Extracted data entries
--- start ---
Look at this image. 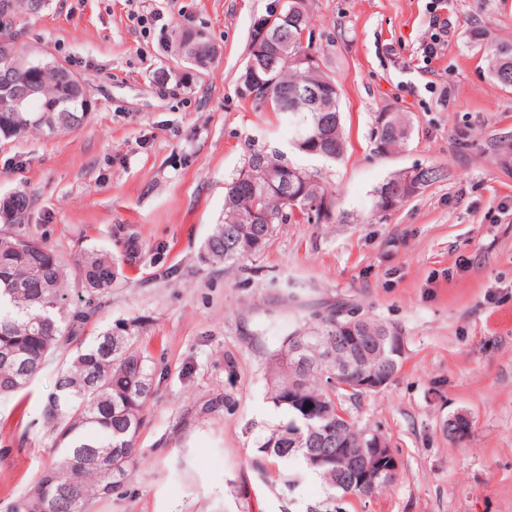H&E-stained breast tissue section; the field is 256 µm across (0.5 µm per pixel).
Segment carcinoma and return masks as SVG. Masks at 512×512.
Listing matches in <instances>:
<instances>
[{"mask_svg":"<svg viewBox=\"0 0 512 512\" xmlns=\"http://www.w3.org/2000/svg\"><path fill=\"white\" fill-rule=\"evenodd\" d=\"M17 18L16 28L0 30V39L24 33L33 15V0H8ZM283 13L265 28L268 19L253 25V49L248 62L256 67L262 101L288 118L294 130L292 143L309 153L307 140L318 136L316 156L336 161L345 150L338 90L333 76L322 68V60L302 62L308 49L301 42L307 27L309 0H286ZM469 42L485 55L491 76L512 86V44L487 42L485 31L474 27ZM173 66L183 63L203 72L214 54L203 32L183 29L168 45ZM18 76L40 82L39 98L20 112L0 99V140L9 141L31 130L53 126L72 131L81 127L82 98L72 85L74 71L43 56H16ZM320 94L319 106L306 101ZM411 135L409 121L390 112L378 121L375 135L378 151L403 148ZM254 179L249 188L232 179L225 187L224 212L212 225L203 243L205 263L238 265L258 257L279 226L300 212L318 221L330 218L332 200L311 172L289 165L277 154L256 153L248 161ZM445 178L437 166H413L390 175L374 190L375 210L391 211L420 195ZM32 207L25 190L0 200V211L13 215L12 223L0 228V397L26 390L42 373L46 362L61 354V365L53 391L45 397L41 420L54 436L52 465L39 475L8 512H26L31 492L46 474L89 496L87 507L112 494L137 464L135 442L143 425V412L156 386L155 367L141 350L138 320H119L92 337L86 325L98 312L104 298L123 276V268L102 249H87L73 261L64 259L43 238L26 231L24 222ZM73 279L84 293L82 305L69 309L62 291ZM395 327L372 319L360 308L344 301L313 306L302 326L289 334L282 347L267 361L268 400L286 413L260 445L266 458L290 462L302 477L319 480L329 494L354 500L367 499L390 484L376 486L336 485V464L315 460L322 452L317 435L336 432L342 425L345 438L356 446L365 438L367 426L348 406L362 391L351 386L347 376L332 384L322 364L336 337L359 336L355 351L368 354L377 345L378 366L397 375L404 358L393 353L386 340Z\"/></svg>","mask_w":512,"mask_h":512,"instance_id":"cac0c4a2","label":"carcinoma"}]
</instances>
--- end ---
--- start ---
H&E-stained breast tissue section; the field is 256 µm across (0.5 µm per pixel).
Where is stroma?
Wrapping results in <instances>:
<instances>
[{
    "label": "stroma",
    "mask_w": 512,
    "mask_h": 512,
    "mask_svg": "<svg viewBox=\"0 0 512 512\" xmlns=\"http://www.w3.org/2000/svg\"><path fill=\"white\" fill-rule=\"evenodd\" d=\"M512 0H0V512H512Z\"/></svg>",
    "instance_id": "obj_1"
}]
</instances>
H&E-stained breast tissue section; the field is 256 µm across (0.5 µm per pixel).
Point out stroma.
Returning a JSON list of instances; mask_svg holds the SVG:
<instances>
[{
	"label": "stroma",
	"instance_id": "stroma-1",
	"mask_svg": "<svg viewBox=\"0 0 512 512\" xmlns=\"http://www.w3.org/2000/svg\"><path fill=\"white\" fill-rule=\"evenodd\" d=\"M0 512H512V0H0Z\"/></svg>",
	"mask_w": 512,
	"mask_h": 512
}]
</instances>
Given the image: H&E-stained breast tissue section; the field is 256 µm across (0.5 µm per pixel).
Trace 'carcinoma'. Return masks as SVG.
--- end ---
**Exercise brief**
Every line from the one containing "Point out stroma." through the one containing "Trace 'carcinoma'. Return masks as SVG." is to be given again exactly, both ends included, and no line outside that range.

**Task response**
Point out stroma.
Returning a JSON list of instances; mask_svg holds the SVG:
<instances>
[{
	"label": "stroma",
	"instance_id": "stroma-1",
	"mask_svg": "<svg viewBox=\"0 0 512 512\" xmlns=\"http://www.w3.org/2000/svg\"><path fill=\"white\" fill-rule=\"evenodd\" d=\"M0 512H512V0H0Z\"/></svg>",
	"mask_w": 512,
	"mask_h": 512
}]
</instances>
Given the image: H&E-stained breast tissue section; the field is 256 µm across (0.5 µm per pixel).
Trace 'carcinoma'. Return masks as SVG.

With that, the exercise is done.